Problem to solve
Output the entries exactly as they appear. Pictures should not be included.

====== Extracted data ======

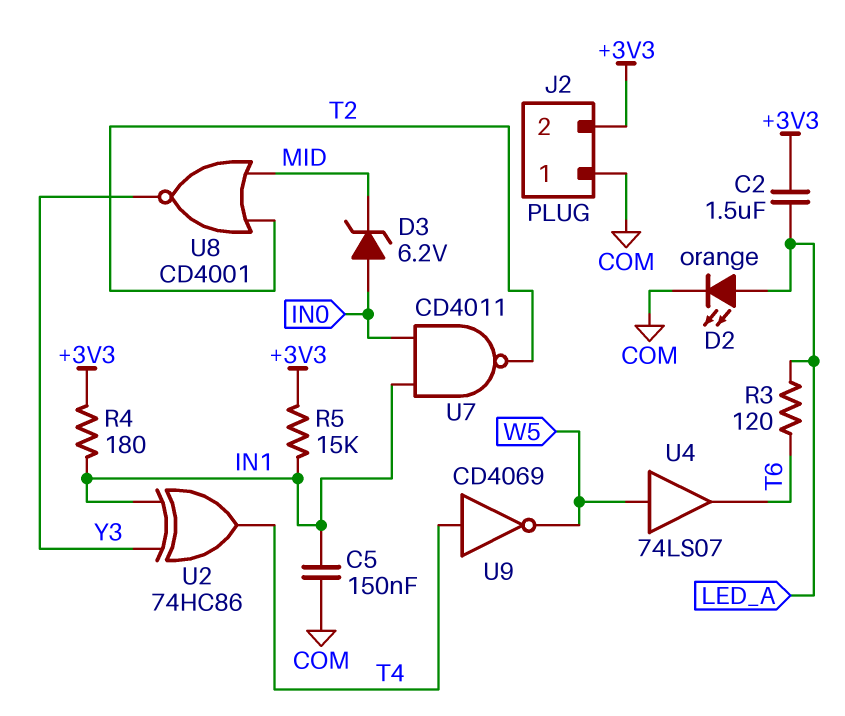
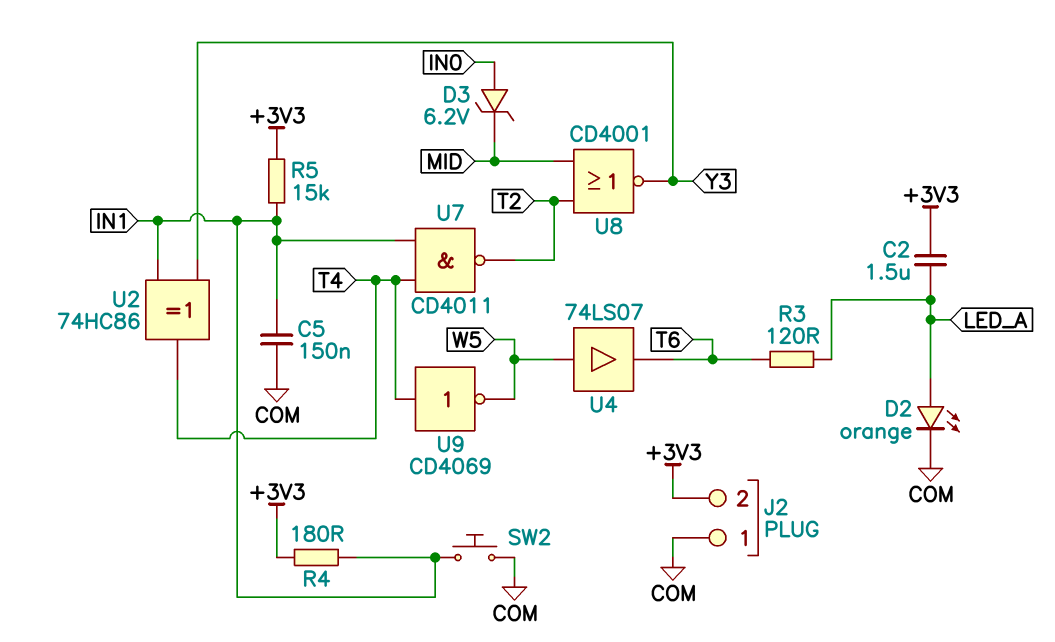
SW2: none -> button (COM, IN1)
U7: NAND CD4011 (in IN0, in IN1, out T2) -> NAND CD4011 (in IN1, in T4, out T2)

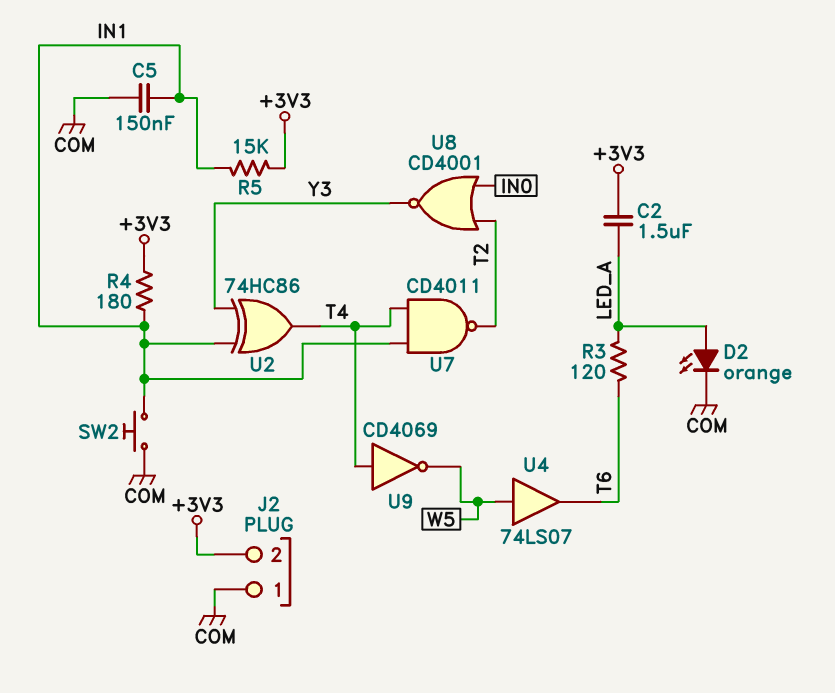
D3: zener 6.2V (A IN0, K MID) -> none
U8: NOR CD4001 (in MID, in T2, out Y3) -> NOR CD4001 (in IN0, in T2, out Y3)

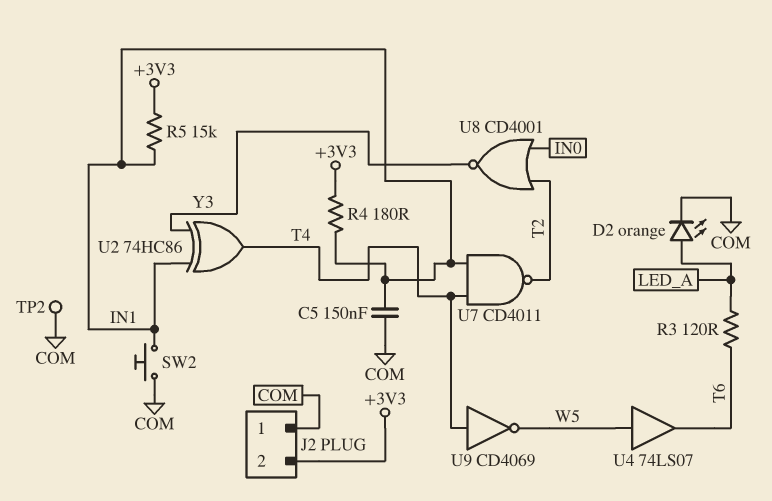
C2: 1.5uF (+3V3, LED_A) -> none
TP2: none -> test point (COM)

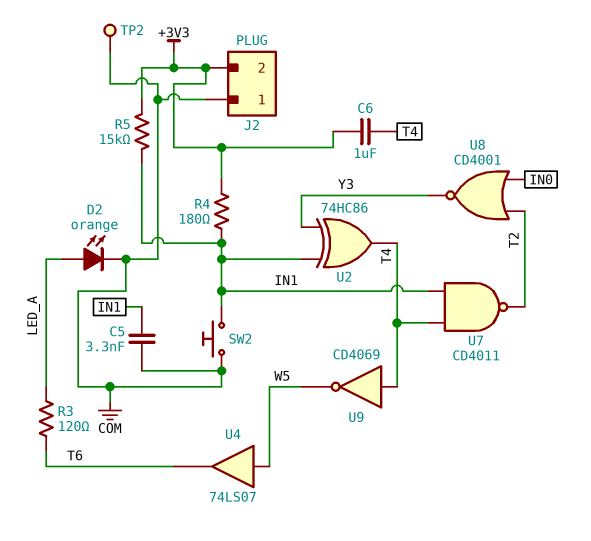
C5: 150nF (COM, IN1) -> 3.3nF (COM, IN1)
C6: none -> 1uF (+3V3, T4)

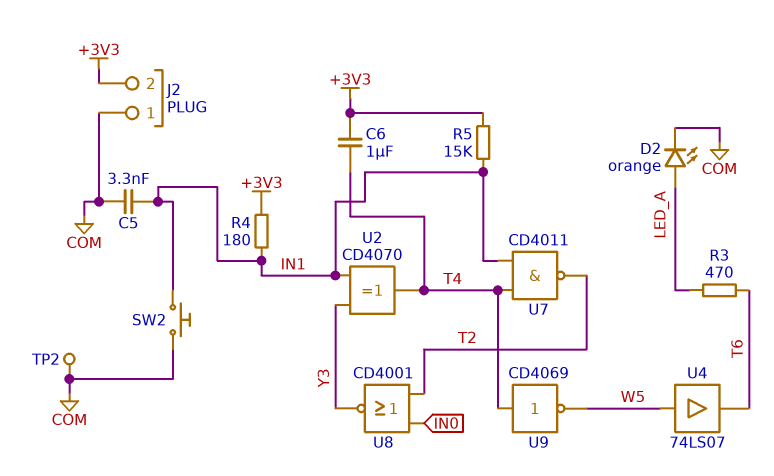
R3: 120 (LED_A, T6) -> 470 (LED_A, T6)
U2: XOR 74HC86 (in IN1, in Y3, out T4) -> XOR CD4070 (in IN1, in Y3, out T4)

======

Task answer
SW2: none -> button (COM, IN1)
U7: NAND CD4011 (in IN0, in IN1, out T2) -> NAND CD4011 (in IN1, in T4, out T2)

D3: zener 6.2V (A IN0, K MID) -> none
U8: NOR CD4001 (in MID, in T2, out Y3) -> NOR CD4001 (in IN0, in T2, out Y3)

C2: 1.5uF (+3V3, LED_A) -> none
TP2: none -> test point (COM)

C5: 150nF (COM, IN1) -> 3.3nF (COM, IN1)
C6: none -> 1uF (+3V3, T4)

R3: 120 (LED_A, T6) -> 470 (LED_A, T6)
U2: XOR 74HC86 (in IN1, in Y3, out T4) -> XOR CD4070 (in IN1, in Y3, out T4)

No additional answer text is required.